Work request — Find the word "from" in the records below. List each line containing it.

Recorded data —
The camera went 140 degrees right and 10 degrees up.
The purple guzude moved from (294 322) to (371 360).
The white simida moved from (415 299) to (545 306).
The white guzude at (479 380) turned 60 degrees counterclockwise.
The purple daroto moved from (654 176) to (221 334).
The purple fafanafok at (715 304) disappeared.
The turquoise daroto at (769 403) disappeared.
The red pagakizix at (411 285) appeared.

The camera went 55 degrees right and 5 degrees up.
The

Response box —
The purple guzude moved from (294 322) to (371 360).
The white simida moved from (415 299) to (545 306).
The purple daroto moved from (654 176) to (221 334).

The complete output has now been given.